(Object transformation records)
*** Begin section ***
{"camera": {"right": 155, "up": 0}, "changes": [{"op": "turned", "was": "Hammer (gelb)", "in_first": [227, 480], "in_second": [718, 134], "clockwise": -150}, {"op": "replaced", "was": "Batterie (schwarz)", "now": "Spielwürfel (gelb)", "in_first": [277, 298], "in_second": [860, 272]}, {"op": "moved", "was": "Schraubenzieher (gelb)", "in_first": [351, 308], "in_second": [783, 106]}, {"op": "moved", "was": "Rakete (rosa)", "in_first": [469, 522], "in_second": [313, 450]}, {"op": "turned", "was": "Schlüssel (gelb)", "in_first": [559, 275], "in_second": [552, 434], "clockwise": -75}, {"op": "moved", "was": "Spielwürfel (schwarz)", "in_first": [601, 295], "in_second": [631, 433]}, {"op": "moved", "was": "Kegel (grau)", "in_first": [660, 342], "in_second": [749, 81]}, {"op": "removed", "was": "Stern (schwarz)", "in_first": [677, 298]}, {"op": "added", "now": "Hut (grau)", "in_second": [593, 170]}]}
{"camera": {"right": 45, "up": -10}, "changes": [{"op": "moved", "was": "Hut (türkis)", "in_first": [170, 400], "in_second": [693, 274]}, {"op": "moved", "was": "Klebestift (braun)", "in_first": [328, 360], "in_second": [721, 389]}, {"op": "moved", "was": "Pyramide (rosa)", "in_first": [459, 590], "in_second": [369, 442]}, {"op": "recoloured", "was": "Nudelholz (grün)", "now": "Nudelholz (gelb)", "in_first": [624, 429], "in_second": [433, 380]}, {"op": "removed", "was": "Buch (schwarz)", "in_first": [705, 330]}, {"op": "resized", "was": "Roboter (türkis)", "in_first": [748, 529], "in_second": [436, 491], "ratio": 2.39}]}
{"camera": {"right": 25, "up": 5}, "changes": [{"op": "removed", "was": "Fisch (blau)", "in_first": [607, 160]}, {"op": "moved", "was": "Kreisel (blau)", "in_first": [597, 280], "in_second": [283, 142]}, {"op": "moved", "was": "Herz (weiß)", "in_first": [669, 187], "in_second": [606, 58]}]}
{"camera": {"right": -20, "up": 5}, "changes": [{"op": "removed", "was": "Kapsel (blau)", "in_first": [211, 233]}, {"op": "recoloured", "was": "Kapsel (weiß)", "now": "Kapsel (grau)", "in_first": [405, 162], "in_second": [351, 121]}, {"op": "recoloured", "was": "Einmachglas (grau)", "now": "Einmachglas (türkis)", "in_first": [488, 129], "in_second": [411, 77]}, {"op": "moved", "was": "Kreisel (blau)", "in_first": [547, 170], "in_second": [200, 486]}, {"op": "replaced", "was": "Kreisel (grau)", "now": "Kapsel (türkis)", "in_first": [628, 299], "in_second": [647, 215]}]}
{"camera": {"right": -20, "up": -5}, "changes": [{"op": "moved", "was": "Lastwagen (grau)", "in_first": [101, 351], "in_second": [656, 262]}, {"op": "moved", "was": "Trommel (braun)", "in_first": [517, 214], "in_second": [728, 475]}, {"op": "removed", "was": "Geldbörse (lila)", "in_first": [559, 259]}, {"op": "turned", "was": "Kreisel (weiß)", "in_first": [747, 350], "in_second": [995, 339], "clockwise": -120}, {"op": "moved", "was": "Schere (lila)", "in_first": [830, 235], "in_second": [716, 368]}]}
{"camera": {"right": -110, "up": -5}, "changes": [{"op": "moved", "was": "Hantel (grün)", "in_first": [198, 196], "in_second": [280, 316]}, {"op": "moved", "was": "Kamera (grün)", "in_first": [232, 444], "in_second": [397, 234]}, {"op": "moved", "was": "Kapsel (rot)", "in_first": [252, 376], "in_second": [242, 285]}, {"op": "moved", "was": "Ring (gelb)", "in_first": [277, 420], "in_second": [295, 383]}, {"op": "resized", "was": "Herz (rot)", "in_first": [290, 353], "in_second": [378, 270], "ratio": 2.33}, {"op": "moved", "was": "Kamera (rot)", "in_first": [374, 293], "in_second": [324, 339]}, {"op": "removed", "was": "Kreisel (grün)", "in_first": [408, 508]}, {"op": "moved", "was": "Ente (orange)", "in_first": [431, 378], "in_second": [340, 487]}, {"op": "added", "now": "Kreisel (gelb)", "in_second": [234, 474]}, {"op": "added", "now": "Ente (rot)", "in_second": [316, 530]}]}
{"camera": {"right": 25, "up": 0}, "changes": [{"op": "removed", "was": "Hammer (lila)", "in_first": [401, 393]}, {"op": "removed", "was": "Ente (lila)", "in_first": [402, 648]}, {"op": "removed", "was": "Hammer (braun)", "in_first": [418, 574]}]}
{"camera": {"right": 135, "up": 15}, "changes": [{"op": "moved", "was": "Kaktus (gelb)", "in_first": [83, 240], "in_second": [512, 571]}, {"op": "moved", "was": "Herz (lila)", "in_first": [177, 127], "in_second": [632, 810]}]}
*** End section ***
Could you retype every record above exactly as it appears?

Exercise solution →
{"camera": {"right": 155, "up": 0}, "changes": [{"op": "turned", "was": "Hammer (gelb)", "in_first": [227, 480], "in_second": [718, 134], "clockwise": -150}, {"op": "replaced", "was": "Batterie (schwarz)", "now": "Spielwürfel (gelb)", "in_first": [277, 298], "in_second": [860, 272]}, {"op": "moved", "was": "Schraubenzieher (gelb)", "in_first": [351, 308], "in_second": [783, 106]}, {"op": "moved", "was": "Rakete (rosa)", "in_first": [469, 522], "in_second": [313, 450]}, {"op": "turned", "was": "Schlüssel (gelb)", "in_first": [559, 275], "in_second": [552, 434], "clockwise": -75}, {"op": "moved", "was": "Spielwürfel (schwarz)", "in_first": [601, 295], "in_second": [631, 433]}, {"op": "moved", "was": "Kegel (grau)", "in_first": [660, 342], "in_second": [749, 81]}, {"op": "removed", "was": "Stern (schwarz)", "in_first": [677, 298]}, {"op": "added", "now": "Hut (grau)", "in_second": [593, 170]}]}
{"camera": {"right": 45, "up": -10}, "changes": [{"op": "moved", "was": "Hut (türkis)", "in_first": [170, 400], "in_second": [693, 274]}, {"op": "moved", "was": "Klebestift (braun)", "in_first": [328, 360], "in_second": [721, 389]}, {"op": "moved", "was": "Pyramide (rosa)", "in_first": [459, 590], "in_second": [369, 442]}, {"op": "recoloured", "was": "Nudelholz (grün)", "now": "Nudelholz (gelb)", "in_first": [624, 429], "in_second": [433, 380]}, {"op": "removed", "was": "Buch (schwarz)", "in_first": [705, 330]}, {"op": "resized", "was": "Roboter (türkis)", "in_first": [748, 529], "in_second": [436, 491], "ratio": 2.39}]}
{"camera": {"right": 25, "up": 5}, "changes": [{"op": "removed", "was": "Fisch (blau)", "in_first": [607, 160]}, {"op": "moved", "was": "Kreisel (blau)", "in_first": [597, 280], "in_second": [283, 142]}, {"op": "moved", "was": "Herz (weiß)", "in_first": [669, 187], "in_second": [606, 58]}]}
{"camera": {"right": -20, "up": 5}, "changes": [{"op": "removed", "was": "Kapsel (blau)", "in_first": [211, 233]}, {"op": "recoloured", "was": "Kapsel (weiß)", "now": "Kapsel (grau)", "in_first": [405, 162], "in_second": [351, 121]}, {"op": "recoloured", "was": "Einmachglas (grau)", "now": "Einmachglas (türkis)", "in_first": [488, 129], "in_second": [411, 77]}, {"op": "moved", "was": "Kreisel (blau)", "in_first": [547, 170], "in_second": [200, 486]}, {"op": "replaced", "was": "Kreisel (grau)", "now": "Kapsel (türkis)", "in_first": [628, 299], "in_second": [647, 215]}]}
{"camera": {"right": -20, "up": -5}, "changes": [{"op": "moved", "was": "Lastwagen (grau)", "in_first": [101, 351], "in_second": [656, 262]}, {"op": "moved", "was": "Trommel (braun)", "in_first": [517, 214], "in_second": [728, 475]}, {"op": "removed", "was": "Geldbörse (lila)", "in_first": [559, 259]}, {"op": "turned", "was": "Kreisel (weiß)", "in_first": [747, 350], "in_second": [995, 339], "clockwise": -120}, {"op": "moved", "was": "Schere (lila)", "in_first": [830, 235], "in_second": [716, 368]}]}
{"camera": {"right": -110, "up": -5}, "changes": [{"op": "moved", "was": "Hantel (grün)", "in_first": [198, 196], "in_second": [280, 316]}, {"op": "moved", "was": "Kamera (grün)", "in_first": [232, 444], "in_second": [397, 234]}, {"op": "moved", "was": "Kapsel (rot)", "in_first": [252, 376], "in_second": [242, 285]}, {"op": "moved", "was": "Ring (gelb)", "in_first": [277, 420], "in_second": [295, 383]}, {"op": "resized", "was": "Herz (rot)", "in_first": [290, 353], "in_second": [378, 270], "ratio": 2.33}, {"op": "moved", "was": "Kamera (rot)", "in_first": [374, 293], "in_second": [324, 339]}, {"op": "removed", "was": "Kreisel (grün)", "in_first": [408, 508]}, {"op": "moved", "was": "Ente (orange)", "in_first": [431, 378], "in_second": [340, 487]}, {"op": "added", "now": "Kreisel (gelb)", "in_second": [234, 474]}, {"op": "added", "now": "Ente (rot)", "in_second": [316, 530]}]}
{"camera": {"right": 25, "up": 0}, "changes": [{"op": "removed", "was": "Hammer (lila)", "in_first": [401, 393]}, {"op": "removed", "was": "Ente (lila)", "in_first": [402, 648]}, {"op": "removed", "was": "Hammer (braun)", "in_first": [418, 574]}]}
{"camera": {"right": 135, "up": 15}, "changes": [{"op": "moved", "was": "Kaktus (gelb)", "in_first": [83, 240], "in_second": [512, 571]}, {"op": "moved", "was": "Herz (lila)", "in_first": [177, 127], "in_second": [632, 810]}]}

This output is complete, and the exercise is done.